* [Action item]:
Omit the pictures, please, and give each record below again exactly.

* [Source data]:
◆ ◆ ◆
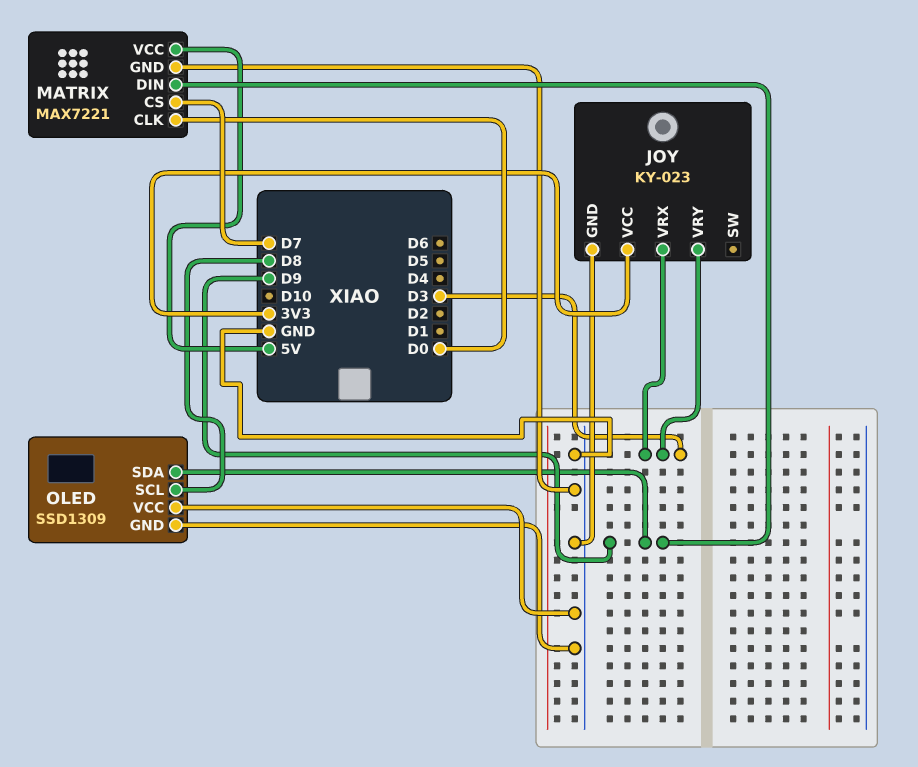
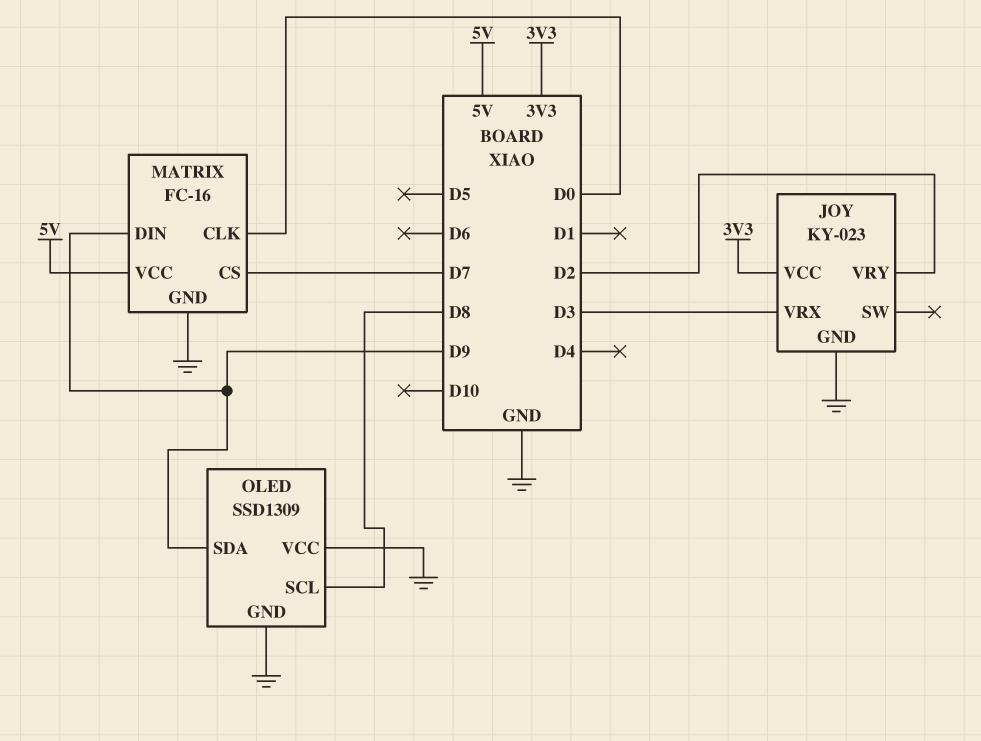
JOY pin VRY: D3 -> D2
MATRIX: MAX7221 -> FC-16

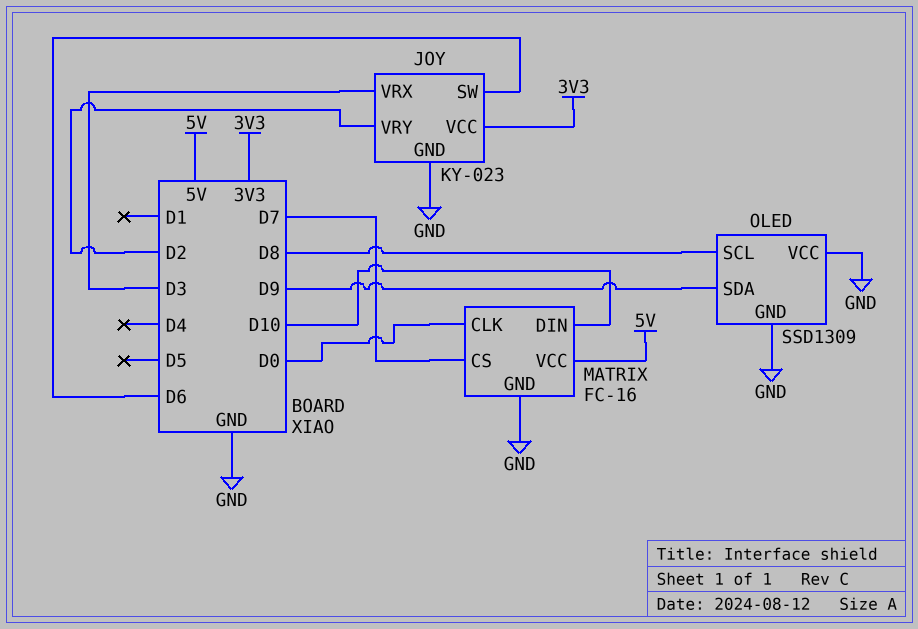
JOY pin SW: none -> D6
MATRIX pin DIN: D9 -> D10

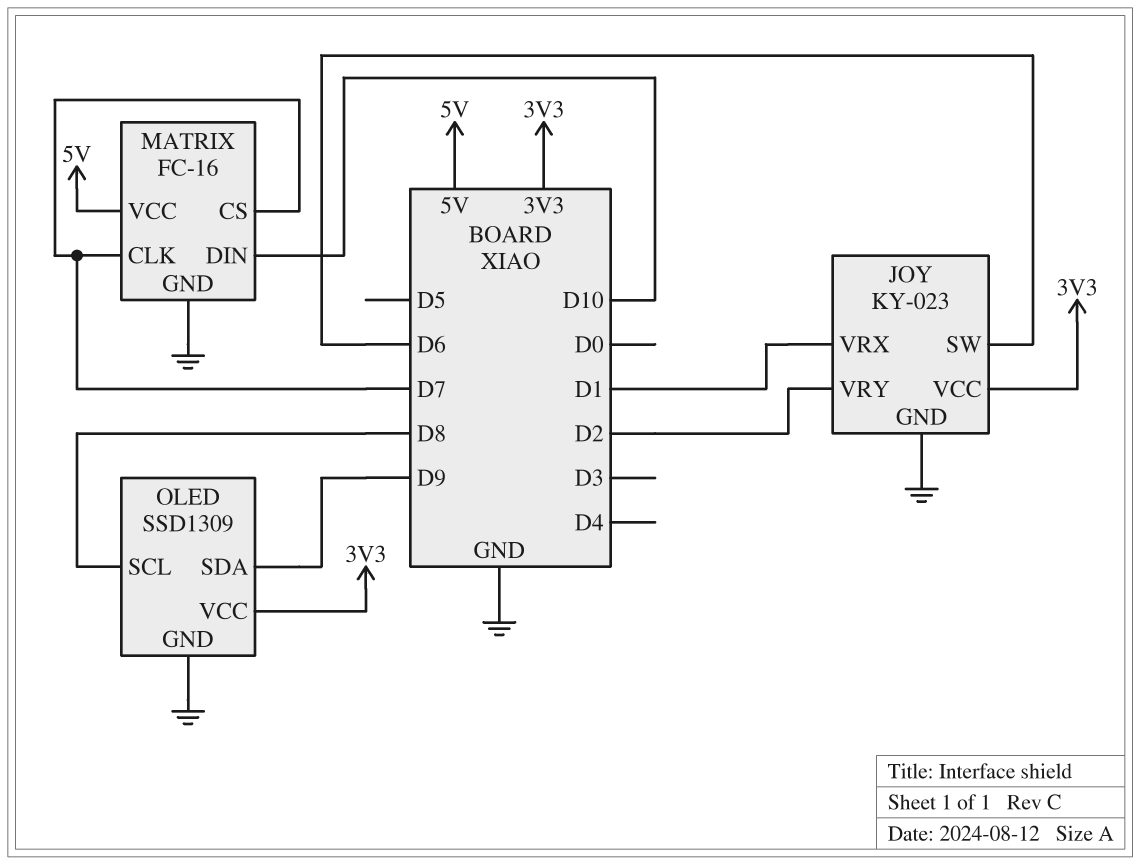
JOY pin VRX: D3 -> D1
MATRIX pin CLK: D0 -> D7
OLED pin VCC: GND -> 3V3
◆ ◆ ◆
* [Completed task]:
JOY pin VRY: D3 -> D2
MATRIX: MAX7221 -> FC-16

JOY pin SW: none -> D6
MATRIX pin DIN: D9 -> D10

JOY pin VRX: D3 -> D1
MATRIX pin CLK: D0 -> D7
OLED pin VCC: GND -> 3V3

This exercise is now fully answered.